TASK DESCRIPTION:
Could you set down exactly the lines of the data below, starting at the one that holds "C4: 150uF (+12V, 0V)" and ending at the one that holds "R1: 1M (N3, N8) -> none", both included, and only those?

INFORMATION SUPPLIED:
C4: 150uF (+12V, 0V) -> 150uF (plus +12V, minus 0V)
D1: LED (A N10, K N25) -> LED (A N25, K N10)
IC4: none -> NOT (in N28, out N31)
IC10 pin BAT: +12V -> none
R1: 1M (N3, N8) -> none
==
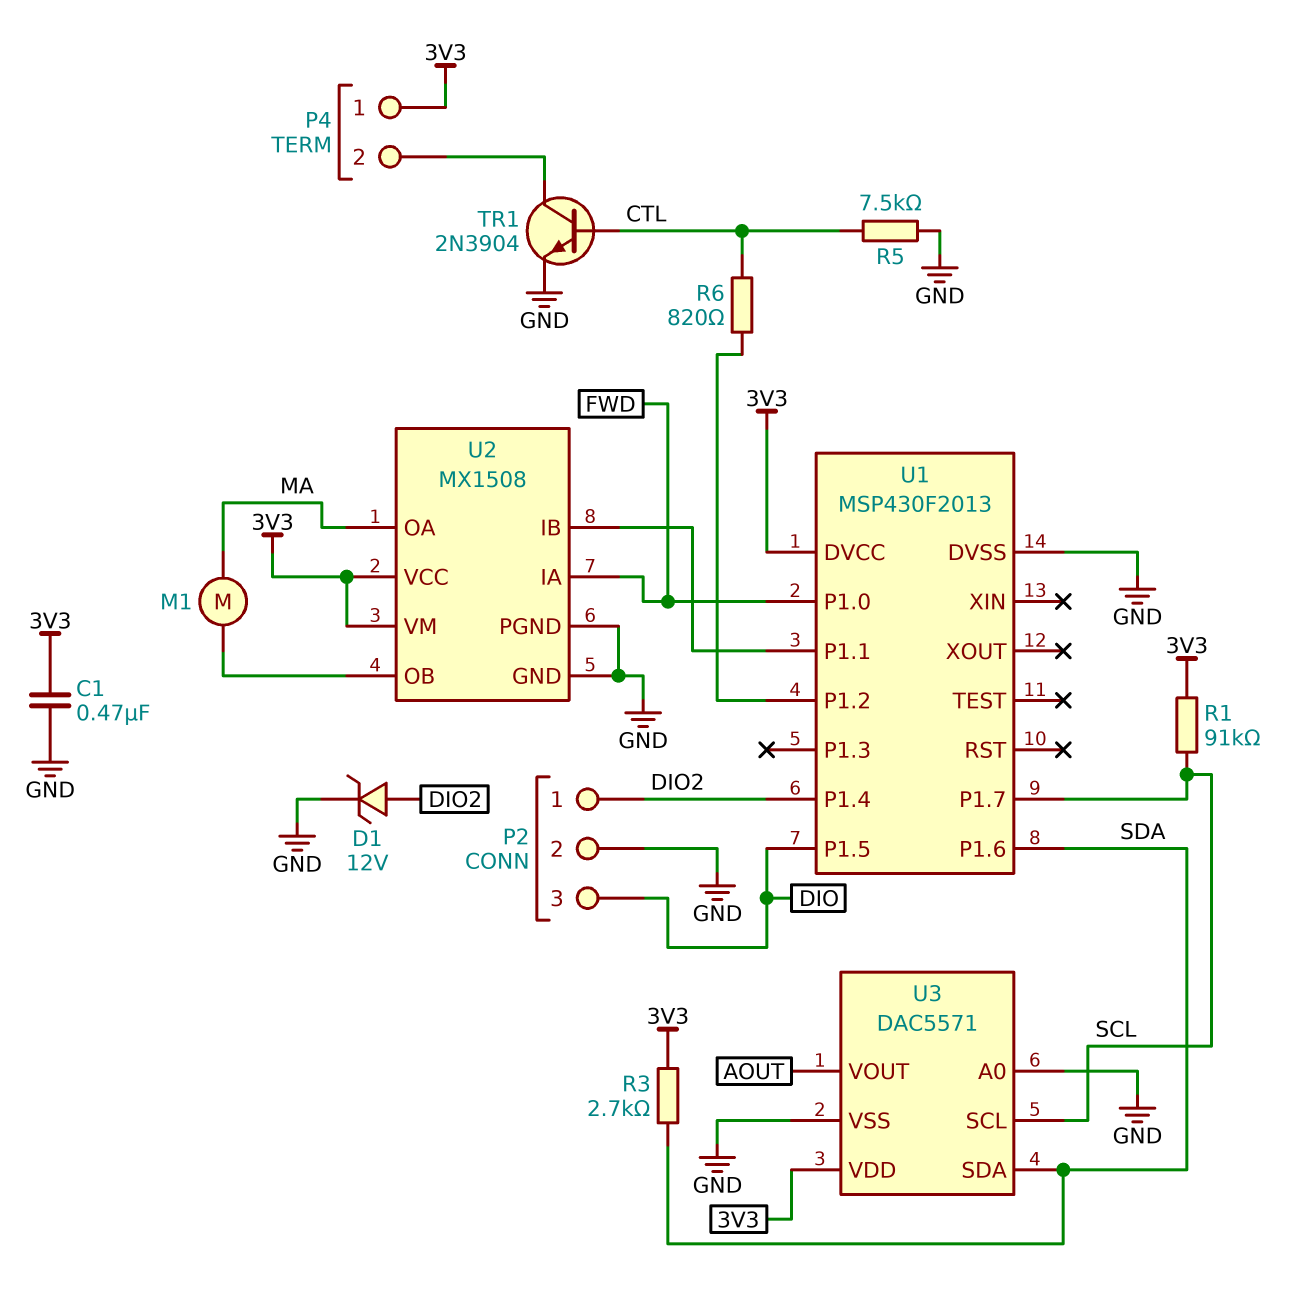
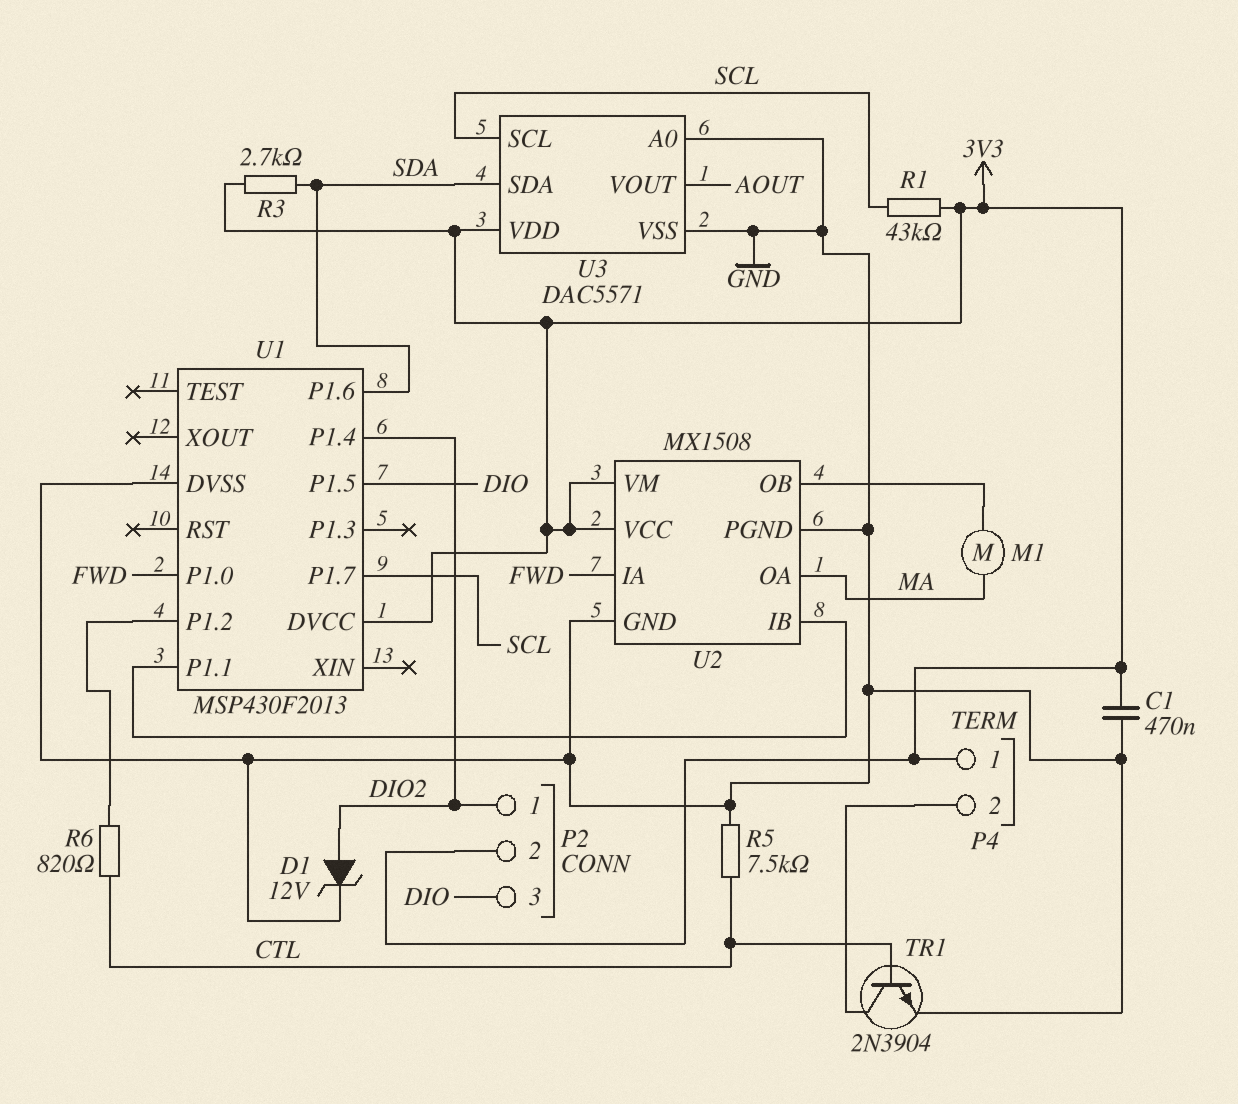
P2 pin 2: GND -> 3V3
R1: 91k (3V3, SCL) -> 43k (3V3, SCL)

TASK SOLUTION:
C4: 150uF (+12V, 0V) -> 150uF (plus +12V, minus 0V)
D1: LED (A N10, K N25) -> LED (A N25, K N10)
IC4: none -> NOT (in N28, out N31)
IC10 pin BAT: +12V -> none
R1: 1M (N3, N8) -> none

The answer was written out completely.